Start of DATA PROVIDED

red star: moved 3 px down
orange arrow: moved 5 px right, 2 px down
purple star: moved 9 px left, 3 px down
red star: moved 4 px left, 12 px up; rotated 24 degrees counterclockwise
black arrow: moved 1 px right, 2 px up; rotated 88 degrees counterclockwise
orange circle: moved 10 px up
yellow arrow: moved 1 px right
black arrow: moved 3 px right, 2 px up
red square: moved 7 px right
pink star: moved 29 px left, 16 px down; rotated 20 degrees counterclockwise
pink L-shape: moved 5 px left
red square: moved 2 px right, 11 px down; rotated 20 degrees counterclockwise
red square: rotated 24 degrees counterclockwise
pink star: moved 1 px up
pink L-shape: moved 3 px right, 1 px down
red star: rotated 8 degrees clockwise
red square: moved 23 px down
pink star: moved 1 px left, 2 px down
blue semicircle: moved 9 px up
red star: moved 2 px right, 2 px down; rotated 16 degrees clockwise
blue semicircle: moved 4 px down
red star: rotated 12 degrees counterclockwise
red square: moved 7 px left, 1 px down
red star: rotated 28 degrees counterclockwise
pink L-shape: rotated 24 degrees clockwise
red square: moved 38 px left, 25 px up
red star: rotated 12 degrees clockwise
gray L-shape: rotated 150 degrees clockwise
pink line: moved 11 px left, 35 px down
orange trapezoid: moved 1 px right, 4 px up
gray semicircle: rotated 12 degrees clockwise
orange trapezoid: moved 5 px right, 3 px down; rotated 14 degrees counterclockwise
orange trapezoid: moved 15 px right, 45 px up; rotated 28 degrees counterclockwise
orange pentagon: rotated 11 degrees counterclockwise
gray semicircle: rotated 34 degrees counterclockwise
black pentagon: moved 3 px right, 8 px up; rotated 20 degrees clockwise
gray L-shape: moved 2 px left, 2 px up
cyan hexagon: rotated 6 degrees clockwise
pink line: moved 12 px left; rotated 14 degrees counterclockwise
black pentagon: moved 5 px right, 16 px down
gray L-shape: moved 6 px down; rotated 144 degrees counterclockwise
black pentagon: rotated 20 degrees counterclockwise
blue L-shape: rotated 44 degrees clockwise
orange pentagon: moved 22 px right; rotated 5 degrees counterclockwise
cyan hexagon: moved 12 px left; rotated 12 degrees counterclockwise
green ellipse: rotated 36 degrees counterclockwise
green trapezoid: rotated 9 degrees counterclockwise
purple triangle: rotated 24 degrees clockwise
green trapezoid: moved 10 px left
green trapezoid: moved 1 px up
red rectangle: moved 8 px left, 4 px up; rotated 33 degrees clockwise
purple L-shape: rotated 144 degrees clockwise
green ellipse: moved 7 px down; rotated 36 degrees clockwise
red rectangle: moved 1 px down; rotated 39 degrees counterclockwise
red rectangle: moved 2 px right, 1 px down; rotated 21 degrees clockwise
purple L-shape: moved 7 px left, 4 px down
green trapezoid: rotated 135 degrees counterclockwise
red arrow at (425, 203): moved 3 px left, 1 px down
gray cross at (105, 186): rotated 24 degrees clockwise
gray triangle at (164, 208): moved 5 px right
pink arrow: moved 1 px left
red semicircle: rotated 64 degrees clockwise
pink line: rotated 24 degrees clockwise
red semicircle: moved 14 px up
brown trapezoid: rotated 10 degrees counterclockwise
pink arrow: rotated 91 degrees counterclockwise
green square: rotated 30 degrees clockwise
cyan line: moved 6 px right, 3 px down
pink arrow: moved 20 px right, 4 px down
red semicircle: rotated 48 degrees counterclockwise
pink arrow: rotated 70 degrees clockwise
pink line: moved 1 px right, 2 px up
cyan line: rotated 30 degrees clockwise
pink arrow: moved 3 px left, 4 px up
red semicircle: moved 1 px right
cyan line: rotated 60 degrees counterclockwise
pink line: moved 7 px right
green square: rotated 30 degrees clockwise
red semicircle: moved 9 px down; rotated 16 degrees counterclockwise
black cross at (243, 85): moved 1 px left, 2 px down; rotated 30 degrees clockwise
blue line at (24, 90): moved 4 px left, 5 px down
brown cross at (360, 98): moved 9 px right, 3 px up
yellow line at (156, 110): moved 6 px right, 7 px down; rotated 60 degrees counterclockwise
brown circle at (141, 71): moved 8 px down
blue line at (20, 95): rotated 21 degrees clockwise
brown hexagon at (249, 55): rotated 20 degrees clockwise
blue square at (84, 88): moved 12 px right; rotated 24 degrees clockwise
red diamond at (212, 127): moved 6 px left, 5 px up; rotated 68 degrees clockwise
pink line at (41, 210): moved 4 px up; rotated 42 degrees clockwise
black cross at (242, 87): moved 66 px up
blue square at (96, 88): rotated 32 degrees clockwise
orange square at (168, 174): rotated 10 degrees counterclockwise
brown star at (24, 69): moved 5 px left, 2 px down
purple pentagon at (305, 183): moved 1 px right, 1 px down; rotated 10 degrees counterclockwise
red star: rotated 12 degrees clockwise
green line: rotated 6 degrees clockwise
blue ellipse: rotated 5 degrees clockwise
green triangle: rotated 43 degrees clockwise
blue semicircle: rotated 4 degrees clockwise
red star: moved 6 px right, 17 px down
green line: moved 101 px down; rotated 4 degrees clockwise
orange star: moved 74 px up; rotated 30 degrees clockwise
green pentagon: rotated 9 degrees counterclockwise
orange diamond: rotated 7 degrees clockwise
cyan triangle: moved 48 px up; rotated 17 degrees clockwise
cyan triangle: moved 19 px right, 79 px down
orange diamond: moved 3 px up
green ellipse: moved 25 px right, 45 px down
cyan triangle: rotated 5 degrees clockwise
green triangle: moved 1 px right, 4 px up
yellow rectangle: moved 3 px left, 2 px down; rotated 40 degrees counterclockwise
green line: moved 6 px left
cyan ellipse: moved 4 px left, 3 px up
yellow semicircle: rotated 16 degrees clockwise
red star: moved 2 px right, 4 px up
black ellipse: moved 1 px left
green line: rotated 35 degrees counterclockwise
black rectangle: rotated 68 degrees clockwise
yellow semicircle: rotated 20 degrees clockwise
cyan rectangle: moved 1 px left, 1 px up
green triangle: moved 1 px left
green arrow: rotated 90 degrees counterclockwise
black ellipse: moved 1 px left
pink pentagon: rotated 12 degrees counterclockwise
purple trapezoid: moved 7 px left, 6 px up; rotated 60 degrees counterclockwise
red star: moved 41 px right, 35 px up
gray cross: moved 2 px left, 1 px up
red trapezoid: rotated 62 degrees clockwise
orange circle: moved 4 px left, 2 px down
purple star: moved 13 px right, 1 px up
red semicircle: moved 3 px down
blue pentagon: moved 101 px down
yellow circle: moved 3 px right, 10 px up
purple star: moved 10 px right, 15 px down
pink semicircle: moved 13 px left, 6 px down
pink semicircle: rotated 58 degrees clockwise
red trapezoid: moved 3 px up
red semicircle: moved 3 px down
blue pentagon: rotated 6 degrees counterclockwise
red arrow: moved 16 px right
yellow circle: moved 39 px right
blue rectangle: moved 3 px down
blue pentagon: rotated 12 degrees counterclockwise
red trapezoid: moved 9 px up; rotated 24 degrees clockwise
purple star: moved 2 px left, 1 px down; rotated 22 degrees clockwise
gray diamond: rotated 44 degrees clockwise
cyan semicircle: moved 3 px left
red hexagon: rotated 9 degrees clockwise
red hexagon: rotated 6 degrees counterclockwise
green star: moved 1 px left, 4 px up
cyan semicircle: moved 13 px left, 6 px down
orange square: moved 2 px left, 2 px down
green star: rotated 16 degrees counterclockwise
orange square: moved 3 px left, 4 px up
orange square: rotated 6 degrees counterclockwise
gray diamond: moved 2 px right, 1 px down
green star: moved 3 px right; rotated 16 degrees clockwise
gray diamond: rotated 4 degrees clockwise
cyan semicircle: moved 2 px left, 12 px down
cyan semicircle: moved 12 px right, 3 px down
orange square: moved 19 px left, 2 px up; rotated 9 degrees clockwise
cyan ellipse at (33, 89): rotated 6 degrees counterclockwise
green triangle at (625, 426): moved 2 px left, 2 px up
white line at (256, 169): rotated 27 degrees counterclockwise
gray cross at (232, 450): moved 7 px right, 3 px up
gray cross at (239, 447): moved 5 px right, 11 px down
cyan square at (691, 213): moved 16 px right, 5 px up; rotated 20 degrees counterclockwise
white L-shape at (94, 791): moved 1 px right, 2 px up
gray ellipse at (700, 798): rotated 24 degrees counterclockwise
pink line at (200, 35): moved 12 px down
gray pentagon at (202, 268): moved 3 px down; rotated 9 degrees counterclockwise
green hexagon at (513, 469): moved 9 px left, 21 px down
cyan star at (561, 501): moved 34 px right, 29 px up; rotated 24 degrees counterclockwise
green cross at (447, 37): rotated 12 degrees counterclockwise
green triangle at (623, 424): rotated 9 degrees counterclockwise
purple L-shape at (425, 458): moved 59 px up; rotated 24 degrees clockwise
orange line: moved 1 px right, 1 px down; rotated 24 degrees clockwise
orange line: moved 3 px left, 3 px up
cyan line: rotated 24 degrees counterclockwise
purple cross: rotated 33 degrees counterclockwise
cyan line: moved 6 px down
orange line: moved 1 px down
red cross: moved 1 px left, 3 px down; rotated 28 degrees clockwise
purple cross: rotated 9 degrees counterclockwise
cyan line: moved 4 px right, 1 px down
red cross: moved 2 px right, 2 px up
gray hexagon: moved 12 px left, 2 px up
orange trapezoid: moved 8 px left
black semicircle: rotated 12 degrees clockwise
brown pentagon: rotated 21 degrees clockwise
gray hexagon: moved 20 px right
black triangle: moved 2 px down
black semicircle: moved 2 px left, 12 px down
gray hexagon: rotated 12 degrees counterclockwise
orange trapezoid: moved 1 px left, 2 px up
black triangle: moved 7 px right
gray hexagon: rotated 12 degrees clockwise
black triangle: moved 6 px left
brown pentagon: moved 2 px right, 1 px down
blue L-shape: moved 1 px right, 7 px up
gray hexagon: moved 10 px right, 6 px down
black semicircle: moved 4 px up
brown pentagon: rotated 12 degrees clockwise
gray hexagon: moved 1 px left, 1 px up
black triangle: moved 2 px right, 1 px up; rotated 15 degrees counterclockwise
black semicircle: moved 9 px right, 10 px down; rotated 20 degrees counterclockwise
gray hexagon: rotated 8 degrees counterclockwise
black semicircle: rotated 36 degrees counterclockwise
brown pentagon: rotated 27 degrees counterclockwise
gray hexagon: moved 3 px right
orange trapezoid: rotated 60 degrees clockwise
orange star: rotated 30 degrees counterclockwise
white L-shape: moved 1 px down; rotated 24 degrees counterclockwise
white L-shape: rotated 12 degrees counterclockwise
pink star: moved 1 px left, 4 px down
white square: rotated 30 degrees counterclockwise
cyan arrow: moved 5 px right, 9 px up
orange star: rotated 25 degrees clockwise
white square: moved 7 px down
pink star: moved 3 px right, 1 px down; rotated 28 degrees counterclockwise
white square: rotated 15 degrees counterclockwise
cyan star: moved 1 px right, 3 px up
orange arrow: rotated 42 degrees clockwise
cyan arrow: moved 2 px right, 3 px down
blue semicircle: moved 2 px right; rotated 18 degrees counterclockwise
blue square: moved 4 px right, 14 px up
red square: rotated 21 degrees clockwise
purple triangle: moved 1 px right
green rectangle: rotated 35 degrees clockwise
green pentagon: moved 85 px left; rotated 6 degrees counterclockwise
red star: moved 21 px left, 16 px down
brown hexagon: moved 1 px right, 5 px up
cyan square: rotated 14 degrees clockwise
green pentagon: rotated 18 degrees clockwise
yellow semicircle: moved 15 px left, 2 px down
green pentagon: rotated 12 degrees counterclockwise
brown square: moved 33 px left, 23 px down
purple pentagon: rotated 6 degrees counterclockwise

End of DATA PROVIDED

--- WHAT TO PRODUCE ---
Please rename "pink star" to "magenta star" in the lines from the first one through the line with "red square: moved 7 px left, 1 px down", and leave everything else unchanged.

--- COMPLETED TASK ---
red star: moved 3 px down
orange arrow: moved 5 px right, 2 px down
purple star: moved 9 px left, 3 px down
red star: moved 4 px left, 12 px up; rotated 24 degrees counterclockwise
black arrow: moved 1 px right, 2 px up; rotated 88 degrees counterclockwise
orange circle: moved 10 px up
yellow arrow: moved 1 px right
black arrow: moved 3 px right, 2 px up
red square: moved 7 px right
magenta star: moved 29 px left, 16 px down; rotated 20 degrees counterclockwise
pink L-shape: moved 5 px left
red square: moved 2 px right, 11 px down; rotated 20 degrees counterclockwise
red square: rotated 24 degrees counterclockwise
magenta star: moved 1 px up
pink L-shape: moved 3 px right, 1 px down
red star: rotated 8 degrees clockwise
red square: moved 23 px down
magenta star: moved 1 px left, 2 px down
blue semicircle: moved 9 px up
red star: moved 2 px right, 2 px down; rotated 16 degrees clockwise
blue semicircle: moved 4 px down
red star: rotated 12 degrees counterclockwise
red square: moved 7 px left, 1 px down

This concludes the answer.